• [Problem]:
Please take the records that follow and repeat exactly the lines starting with the line with "yellow carrot: 3 -> 5" and going on through the line with "yellow teddy bear: 1 -> 0".

• [Data for the task]:
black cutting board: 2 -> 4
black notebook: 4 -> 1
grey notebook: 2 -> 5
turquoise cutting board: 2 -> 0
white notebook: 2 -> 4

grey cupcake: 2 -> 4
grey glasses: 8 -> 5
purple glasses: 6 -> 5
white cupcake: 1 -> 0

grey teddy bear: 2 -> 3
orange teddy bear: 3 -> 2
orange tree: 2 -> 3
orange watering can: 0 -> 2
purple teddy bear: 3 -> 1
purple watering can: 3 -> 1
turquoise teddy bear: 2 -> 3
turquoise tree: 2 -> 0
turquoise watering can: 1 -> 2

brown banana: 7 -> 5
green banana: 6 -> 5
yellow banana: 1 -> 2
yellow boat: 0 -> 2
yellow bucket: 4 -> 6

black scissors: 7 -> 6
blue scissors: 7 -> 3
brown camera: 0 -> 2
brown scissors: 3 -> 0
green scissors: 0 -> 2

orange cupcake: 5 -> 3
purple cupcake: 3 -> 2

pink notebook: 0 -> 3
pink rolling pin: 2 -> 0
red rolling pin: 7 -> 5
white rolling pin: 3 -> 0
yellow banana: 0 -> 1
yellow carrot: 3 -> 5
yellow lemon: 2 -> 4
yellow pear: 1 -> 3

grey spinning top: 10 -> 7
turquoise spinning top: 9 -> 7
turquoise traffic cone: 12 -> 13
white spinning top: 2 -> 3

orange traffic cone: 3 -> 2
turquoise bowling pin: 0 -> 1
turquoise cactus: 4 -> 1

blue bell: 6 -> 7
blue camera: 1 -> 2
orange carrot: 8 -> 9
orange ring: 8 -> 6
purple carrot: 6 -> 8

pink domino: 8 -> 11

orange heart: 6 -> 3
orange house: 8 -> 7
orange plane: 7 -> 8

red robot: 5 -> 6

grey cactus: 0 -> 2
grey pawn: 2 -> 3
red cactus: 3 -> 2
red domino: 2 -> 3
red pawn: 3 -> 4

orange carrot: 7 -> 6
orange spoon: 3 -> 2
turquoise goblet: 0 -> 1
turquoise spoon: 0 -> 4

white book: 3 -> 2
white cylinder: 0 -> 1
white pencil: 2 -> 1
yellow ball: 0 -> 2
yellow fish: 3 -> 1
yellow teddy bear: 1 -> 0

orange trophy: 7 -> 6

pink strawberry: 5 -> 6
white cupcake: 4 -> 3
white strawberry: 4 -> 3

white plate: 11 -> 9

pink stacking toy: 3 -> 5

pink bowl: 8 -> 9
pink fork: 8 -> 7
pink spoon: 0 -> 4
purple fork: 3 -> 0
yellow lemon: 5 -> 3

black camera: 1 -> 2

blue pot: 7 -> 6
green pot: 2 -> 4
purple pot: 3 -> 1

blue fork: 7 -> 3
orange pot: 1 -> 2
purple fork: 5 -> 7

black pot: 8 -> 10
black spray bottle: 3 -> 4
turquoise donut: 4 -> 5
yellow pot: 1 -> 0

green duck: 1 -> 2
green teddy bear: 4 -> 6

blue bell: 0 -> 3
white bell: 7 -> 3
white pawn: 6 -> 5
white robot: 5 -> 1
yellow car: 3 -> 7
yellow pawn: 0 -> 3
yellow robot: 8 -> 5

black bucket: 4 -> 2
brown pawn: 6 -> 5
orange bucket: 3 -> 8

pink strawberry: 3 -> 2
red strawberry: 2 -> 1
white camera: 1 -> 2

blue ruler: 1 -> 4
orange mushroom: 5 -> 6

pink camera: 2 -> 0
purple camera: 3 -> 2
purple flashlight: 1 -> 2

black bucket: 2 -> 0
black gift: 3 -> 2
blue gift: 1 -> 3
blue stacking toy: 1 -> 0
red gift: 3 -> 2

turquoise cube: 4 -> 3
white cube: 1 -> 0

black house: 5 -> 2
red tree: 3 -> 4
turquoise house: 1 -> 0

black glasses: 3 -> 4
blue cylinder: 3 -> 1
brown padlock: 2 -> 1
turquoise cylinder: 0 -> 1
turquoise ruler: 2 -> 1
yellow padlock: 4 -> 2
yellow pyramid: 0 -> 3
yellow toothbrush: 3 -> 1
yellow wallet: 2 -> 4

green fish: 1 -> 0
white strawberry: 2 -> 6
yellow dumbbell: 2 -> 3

• [Your solution]:
yellow carrot: 3 -> 5
yellow lemon: 2 -> 4
yellow pear: 1 -> 3

grey spinning top: 10 -> 7
turquoise spinning top: 9 -> 7
turquoise traffic cone: 12 -> 13
white spinning top: 2 -> 3

orange traffic cone: 3 -> 2
turquoise bowling pin: 0 -> 1
turquoise cactus: 4 -> 1

blue bell: 6 -> 7
blue camera: 1 -> 2
orange carrot: 8 -> 9
orange ring: 8 -> 6
purple carrot: 6 -> 8

pink domino: 8 -> 11

orange heart: 6 -> 3
orange house: 8 -> 7
orange plane: 7 -> 8

red robot: 5 -> 6

grey cactus: 0 -> 2
grey pawn: 2 -> 3
red cactus: 3 -> 2
red domino: 2 -> 3
red pawn: 3 -> 4

orange carrot: 7 -> 6
orange spoon: 3 -> 2
turquoise goblet: 0 -> 1
turquoise spoon: 0 -> 4

white book: 3 -> 2
white cylinder: 0 -> 1
white pencil: 2 -> 1
yellow ball: 0 -> 2
yellow fish: 3 -> 1
yellow teddy bear: 1 -> 0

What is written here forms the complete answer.